[Data to use]

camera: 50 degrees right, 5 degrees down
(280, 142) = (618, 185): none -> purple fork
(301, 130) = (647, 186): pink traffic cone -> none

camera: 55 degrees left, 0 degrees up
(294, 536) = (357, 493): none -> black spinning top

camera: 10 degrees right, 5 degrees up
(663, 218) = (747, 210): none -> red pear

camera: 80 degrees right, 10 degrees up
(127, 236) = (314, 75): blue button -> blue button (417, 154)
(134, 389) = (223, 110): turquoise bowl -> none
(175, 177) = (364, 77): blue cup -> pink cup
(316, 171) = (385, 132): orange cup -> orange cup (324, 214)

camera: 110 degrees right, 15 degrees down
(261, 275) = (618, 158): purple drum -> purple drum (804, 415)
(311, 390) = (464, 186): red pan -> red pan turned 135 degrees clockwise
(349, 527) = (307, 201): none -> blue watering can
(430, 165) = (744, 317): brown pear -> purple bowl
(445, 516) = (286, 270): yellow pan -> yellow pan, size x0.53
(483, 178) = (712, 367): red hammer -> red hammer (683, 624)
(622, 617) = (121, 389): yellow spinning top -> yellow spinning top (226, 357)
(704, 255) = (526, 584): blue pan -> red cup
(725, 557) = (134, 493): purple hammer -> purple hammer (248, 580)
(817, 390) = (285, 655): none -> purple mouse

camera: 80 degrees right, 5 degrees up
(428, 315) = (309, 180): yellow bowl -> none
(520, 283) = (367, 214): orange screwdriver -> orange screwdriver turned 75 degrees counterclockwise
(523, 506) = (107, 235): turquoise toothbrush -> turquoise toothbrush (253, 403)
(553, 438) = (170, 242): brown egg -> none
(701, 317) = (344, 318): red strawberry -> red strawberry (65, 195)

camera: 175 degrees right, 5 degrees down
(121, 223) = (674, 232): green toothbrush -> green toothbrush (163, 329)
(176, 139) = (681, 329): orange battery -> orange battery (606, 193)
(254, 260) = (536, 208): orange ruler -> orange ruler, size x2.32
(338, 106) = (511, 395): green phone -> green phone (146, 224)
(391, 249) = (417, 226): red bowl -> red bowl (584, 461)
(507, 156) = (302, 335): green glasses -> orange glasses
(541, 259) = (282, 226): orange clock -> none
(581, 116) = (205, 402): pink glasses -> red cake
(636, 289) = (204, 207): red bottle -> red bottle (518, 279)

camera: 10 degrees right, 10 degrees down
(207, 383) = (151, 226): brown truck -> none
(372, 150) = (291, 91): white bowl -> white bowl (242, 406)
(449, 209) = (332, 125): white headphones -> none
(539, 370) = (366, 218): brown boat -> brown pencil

[Task description]
Please find each line in the records above that holds the word "white", and copy it.

[Exercise answer]
(372, 150) = (291, 91): white bowl -> white bowl (242, 406)
(449, 209) = (332, 125): white headphones -> none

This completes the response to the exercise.